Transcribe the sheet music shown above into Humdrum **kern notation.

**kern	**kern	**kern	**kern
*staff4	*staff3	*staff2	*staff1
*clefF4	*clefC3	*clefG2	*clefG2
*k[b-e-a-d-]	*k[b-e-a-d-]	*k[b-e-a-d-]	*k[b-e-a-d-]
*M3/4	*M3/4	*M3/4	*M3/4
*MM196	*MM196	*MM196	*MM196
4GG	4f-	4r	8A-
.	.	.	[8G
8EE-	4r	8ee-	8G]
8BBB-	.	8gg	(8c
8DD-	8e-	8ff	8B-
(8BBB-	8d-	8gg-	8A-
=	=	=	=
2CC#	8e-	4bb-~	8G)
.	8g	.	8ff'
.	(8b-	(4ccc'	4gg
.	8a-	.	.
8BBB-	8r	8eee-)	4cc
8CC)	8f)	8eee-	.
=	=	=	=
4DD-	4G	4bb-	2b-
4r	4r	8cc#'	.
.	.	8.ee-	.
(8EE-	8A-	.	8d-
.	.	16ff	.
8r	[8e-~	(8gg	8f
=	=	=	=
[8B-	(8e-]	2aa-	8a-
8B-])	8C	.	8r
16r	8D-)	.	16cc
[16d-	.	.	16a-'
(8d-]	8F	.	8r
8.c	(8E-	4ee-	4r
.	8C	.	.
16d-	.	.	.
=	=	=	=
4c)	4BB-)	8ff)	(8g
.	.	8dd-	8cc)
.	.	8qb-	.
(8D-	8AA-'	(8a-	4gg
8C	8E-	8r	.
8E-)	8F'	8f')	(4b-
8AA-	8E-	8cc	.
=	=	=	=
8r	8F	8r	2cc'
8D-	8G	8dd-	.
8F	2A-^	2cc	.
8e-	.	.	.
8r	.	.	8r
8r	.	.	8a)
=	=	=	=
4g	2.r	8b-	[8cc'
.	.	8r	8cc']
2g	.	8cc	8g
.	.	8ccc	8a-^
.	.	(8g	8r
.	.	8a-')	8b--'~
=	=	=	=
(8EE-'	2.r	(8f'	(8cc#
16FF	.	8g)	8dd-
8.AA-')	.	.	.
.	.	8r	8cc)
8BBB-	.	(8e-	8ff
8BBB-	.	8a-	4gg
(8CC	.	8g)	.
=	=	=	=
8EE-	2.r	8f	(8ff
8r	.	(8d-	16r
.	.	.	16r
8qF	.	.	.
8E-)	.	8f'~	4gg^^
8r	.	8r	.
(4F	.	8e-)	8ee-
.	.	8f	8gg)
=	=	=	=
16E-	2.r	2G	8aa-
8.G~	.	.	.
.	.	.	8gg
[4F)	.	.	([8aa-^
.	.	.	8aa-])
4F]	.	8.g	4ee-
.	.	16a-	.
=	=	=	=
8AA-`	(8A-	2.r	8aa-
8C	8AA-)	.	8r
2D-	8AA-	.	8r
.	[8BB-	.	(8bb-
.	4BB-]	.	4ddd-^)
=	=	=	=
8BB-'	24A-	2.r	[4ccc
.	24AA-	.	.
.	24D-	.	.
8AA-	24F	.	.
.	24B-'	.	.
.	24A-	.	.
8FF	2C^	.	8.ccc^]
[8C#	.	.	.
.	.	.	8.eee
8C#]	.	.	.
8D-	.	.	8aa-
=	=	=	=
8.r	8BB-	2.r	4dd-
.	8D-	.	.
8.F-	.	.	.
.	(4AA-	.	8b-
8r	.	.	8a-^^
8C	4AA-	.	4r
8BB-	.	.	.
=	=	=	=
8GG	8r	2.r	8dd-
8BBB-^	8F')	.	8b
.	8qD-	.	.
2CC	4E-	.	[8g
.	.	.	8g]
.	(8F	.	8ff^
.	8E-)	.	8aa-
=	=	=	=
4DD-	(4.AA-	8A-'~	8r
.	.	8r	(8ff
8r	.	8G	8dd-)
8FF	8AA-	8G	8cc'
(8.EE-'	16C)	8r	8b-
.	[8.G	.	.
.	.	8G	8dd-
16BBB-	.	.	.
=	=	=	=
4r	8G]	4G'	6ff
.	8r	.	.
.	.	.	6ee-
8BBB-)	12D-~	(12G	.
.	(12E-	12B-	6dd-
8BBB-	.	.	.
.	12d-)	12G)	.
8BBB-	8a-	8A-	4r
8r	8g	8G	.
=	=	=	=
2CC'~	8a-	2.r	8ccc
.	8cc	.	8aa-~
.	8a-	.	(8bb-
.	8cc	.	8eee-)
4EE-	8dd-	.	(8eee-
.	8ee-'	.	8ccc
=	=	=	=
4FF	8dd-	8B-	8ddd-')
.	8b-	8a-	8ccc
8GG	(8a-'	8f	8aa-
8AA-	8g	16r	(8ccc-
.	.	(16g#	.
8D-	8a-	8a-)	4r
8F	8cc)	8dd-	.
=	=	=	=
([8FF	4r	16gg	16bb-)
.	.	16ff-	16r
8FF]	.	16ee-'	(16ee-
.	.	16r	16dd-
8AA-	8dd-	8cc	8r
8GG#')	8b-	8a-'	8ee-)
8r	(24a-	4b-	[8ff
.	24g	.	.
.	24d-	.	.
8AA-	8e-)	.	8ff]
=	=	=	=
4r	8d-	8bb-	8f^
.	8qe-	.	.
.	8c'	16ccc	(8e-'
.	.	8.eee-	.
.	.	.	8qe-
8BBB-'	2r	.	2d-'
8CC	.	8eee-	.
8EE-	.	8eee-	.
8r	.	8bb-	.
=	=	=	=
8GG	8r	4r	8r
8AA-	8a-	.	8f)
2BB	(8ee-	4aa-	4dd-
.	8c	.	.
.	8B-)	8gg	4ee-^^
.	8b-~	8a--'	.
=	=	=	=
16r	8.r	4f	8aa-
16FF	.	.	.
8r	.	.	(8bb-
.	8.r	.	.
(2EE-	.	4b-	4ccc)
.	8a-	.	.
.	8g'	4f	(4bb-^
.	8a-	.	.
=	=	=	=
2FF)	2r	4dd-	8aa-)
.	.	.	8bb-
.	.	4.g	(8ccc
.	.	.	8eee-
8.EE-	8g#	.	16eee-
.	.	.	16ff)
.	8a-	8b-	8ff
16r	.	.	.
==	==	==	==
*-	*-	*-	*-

▸ THE PROBLEM
Pull out every line of the items above that contains the string "kern".

▸ SOLUTION TO THE PROBLEM
Transcribe the sheet music shown above into Humdrum **kern notation.
**kern	**kern	**kern	**kern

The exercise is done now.